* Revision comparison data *
+---+

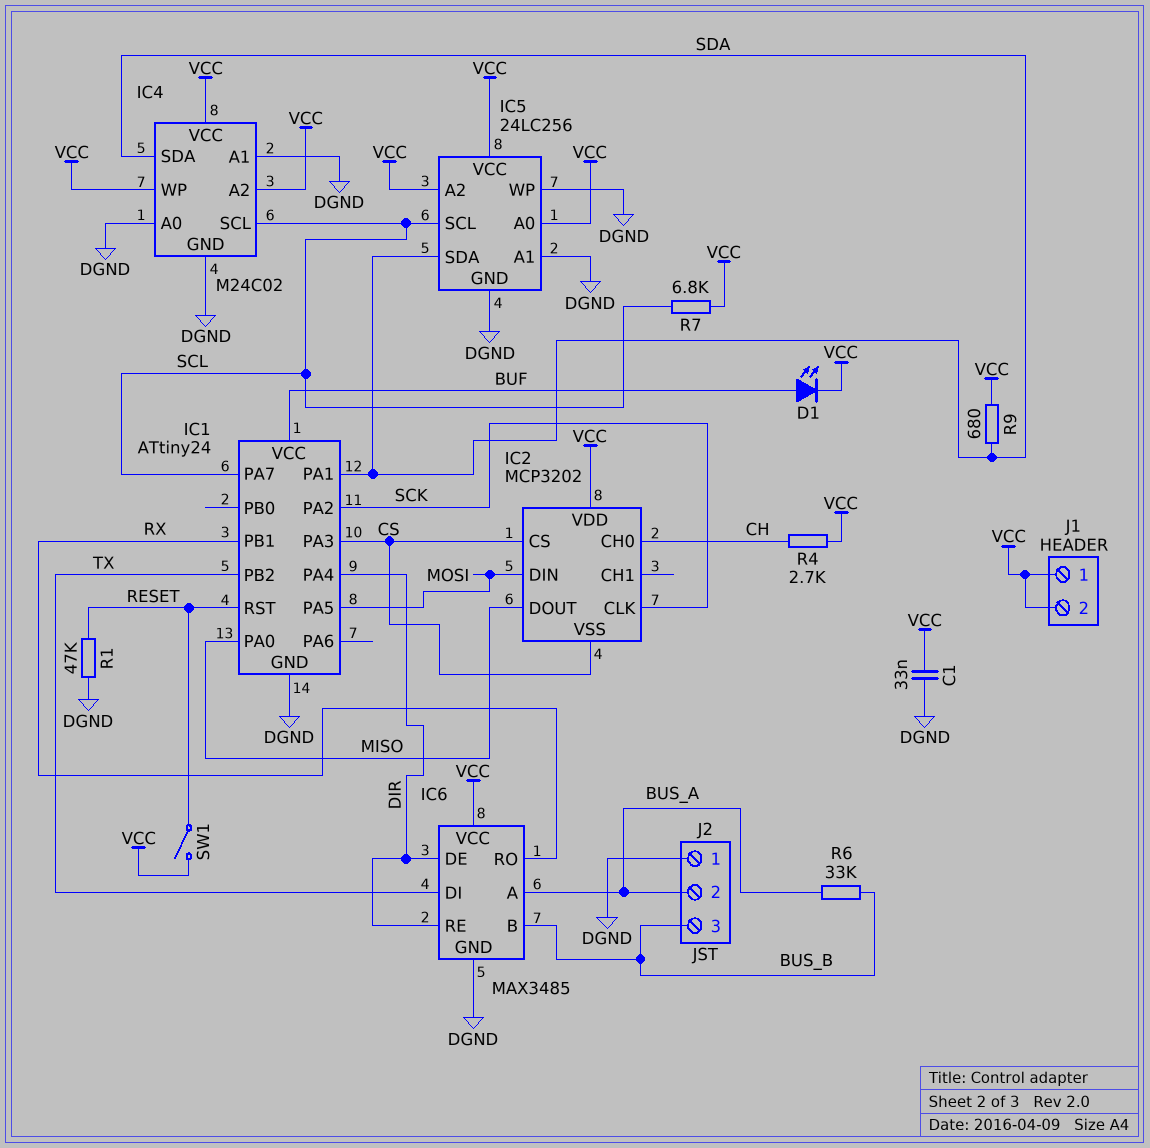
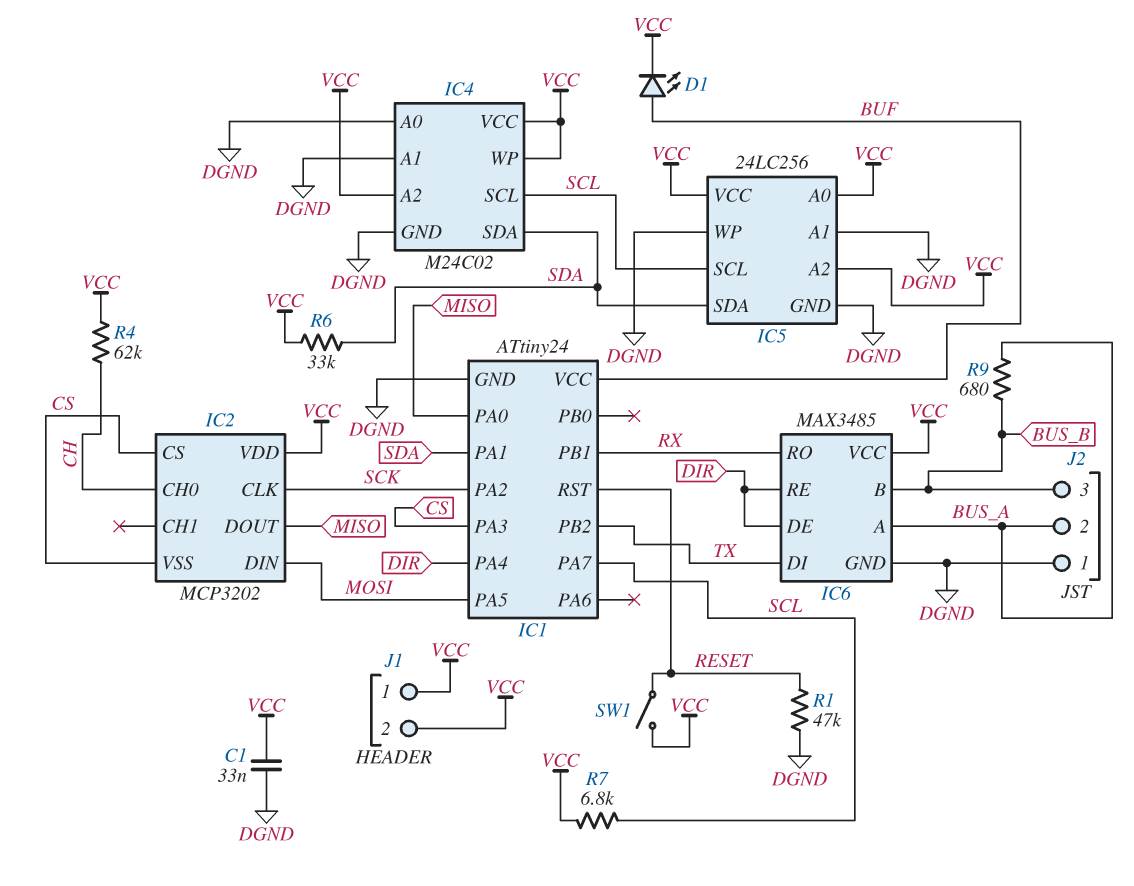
R4: 2.7k (CH, VCC) -> 62k (CH, VCC)
R6: 33k (BUS_A, BUS_B) -> 33k (SDA, VCC)
R9: 680 (SDA, VCC) -> 680 (BUS_A, BUS_B)

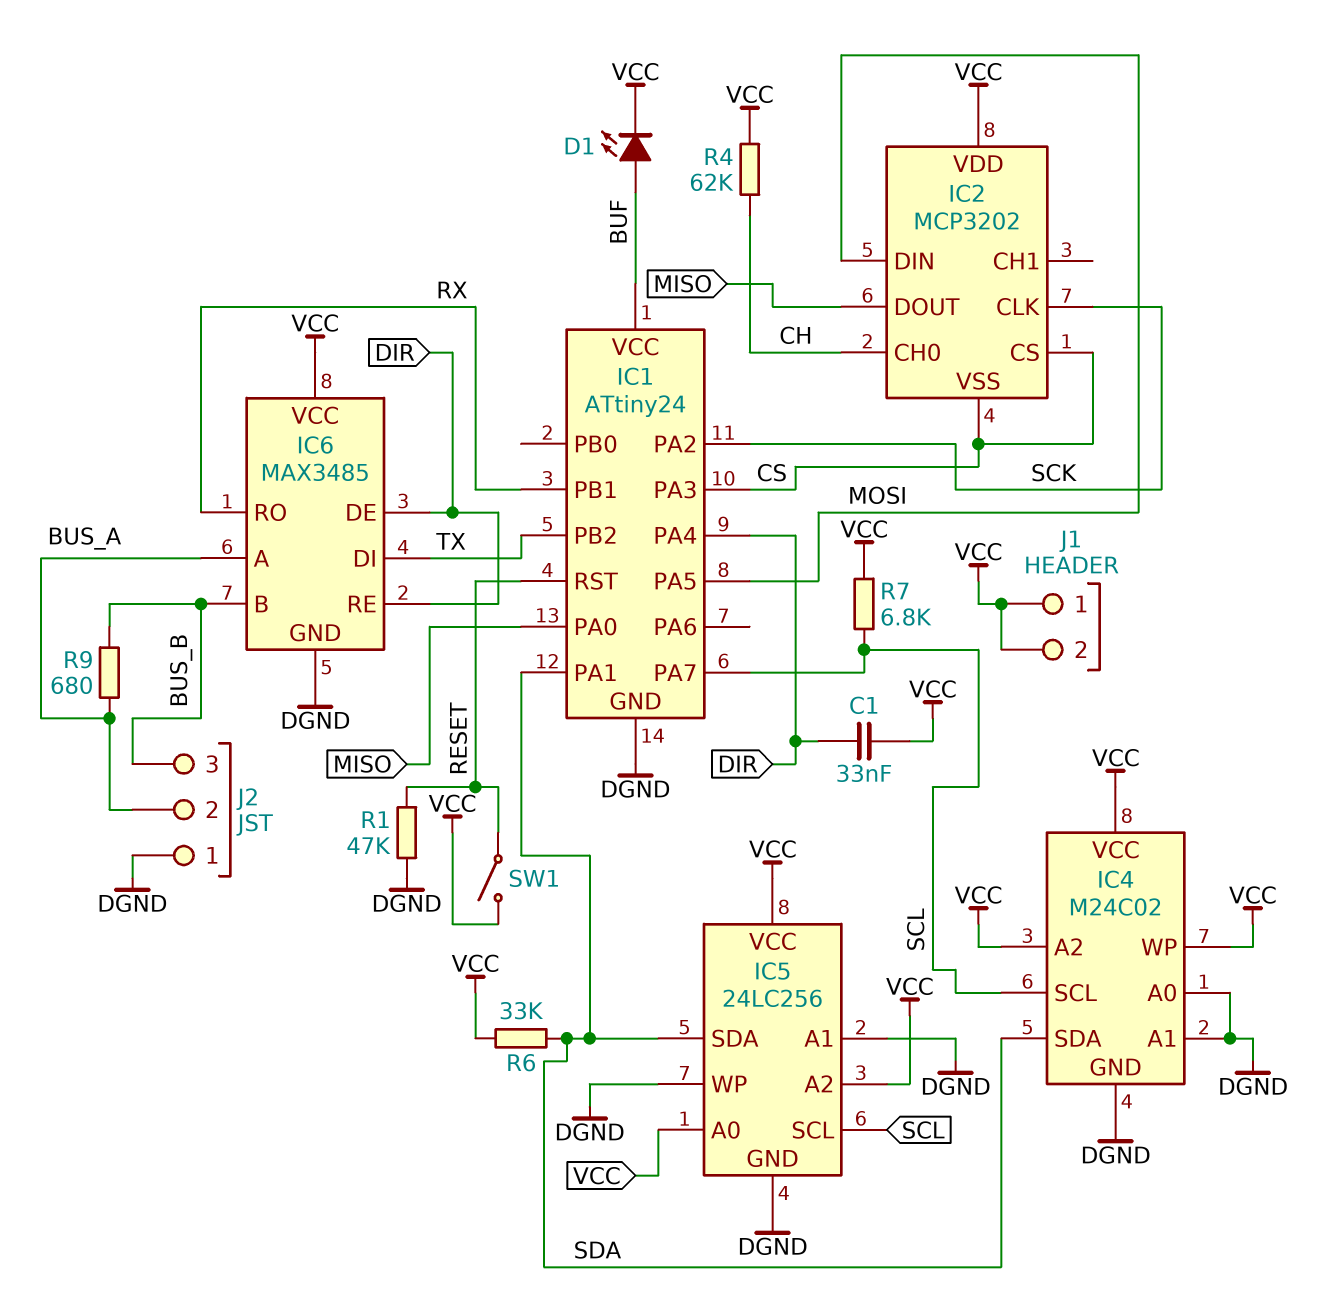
C1: 33nF (DGND, VCC) -> 33nF (DIR, VCC)

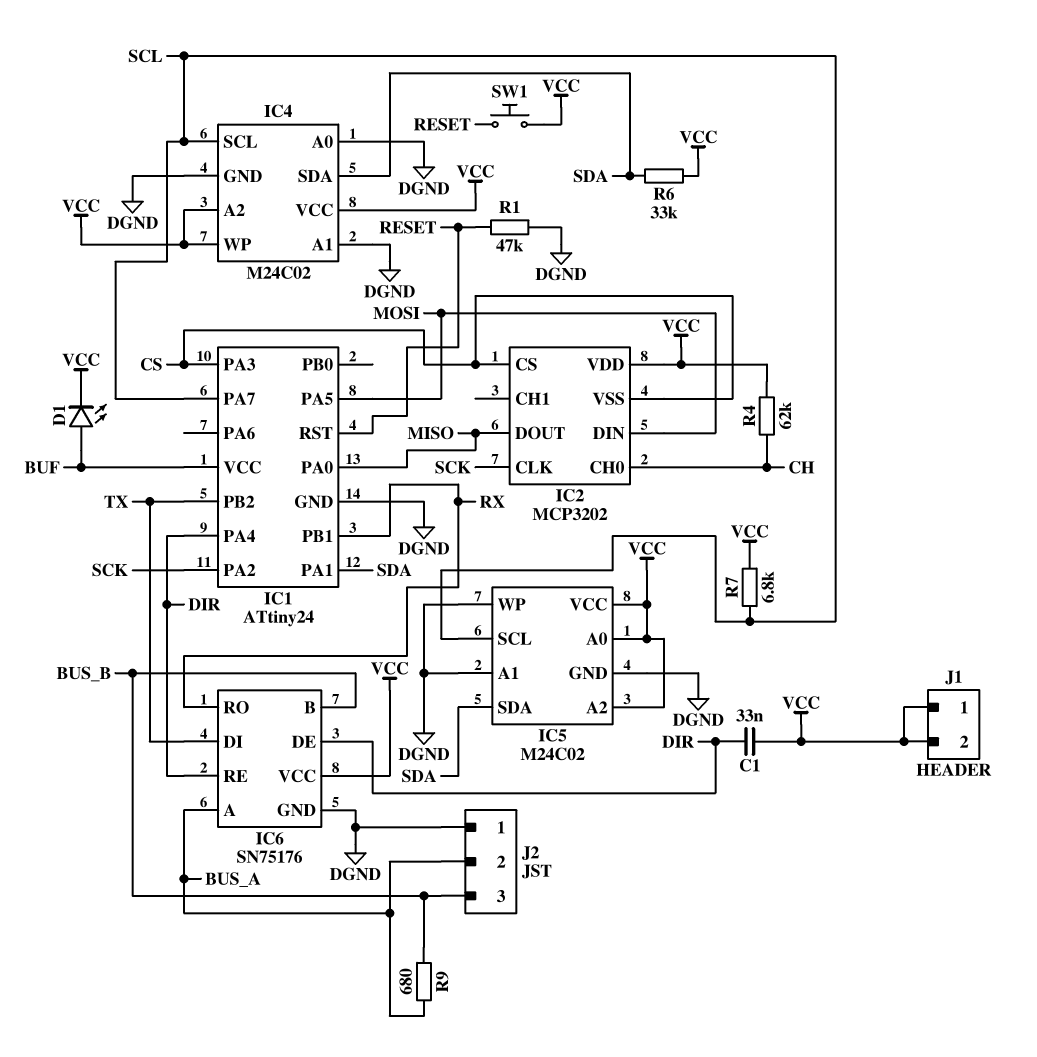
IC5: 24LC256 -> M24C02
IC6: MAX3485 -> SN75176
SW1: switch (RESET, VCC) -> button (RESET, VCC)

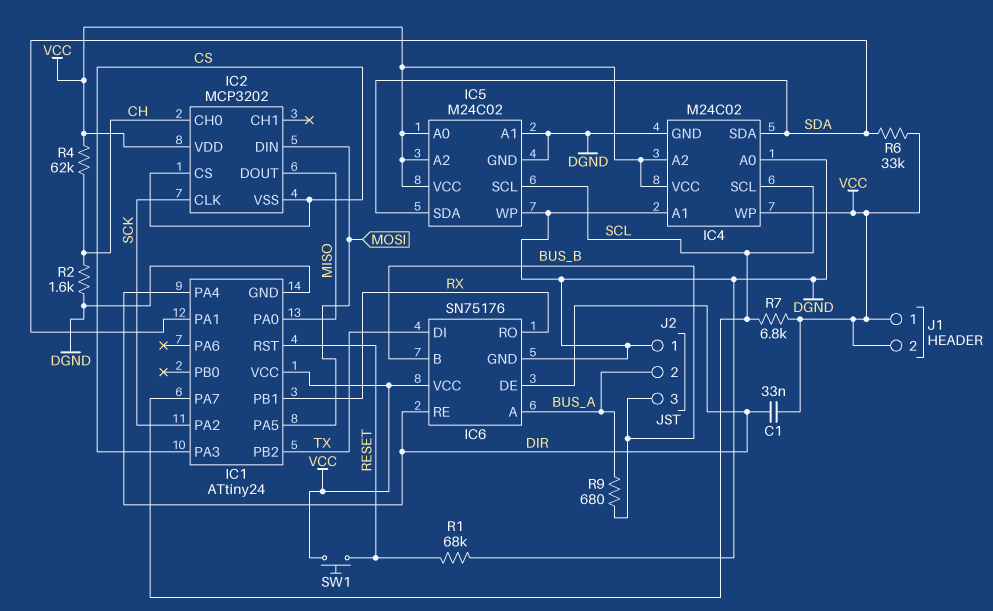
D1: LED (A BUF, K VCC) -> none
IC1 pin VCC: BUF -> VCC
R1: 47k (DGND, RESET) -> 68k (DGND, RESET)
R2: none -> 1.6k (CH, DGND)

+---+

* WORK TO BE COMPLETED *
Copy out, from the data above, every line holding the word "RESET".

* TASK OUTPUT *
SW1: switch (RESET, VCC) -> button (RESET, VCC)
R1: 47k (DGND, RESET) -> 68k (DGND, RESET)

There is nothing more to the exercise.